**Exercise brief**. Search each line below for "degrees", then return the lines where it appears.

[[ Dataset entries, beginning ]]

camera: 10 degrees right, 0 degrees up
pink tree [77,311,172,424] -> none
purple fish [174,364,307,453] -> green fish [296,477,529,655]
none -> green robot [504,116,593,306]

[[ Dataset entries, end ]]
[[ Dataset entries, beginning ]]

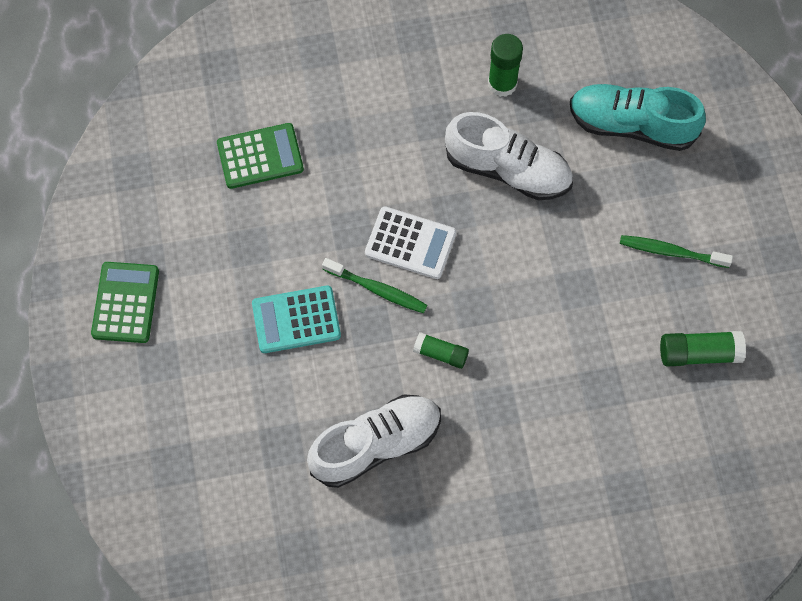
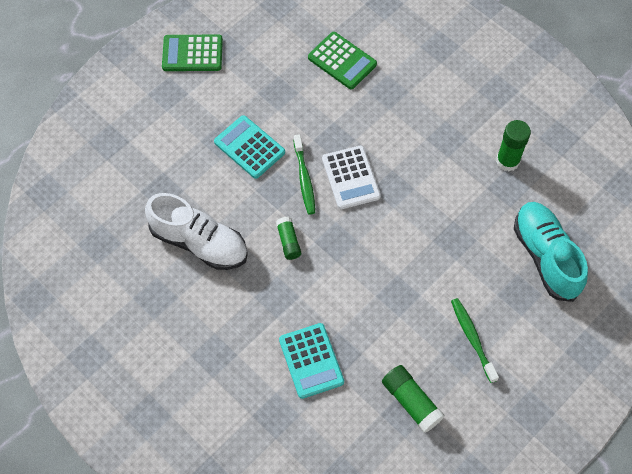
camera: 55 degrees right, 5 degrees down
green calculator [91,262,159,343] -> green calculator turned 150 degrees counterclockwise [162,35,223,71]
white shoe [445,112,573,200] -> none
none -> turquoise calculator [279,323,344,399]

[[ Dataset entries, end ]]

**Response to the task**.
camera: 10 degrees right, 0 degrees up
camera: 55 degrees right, 5 degrees down
green calculator [91,262,159,343] -> green calculator turned 150 degrees counterclockwise [162,35,223,71]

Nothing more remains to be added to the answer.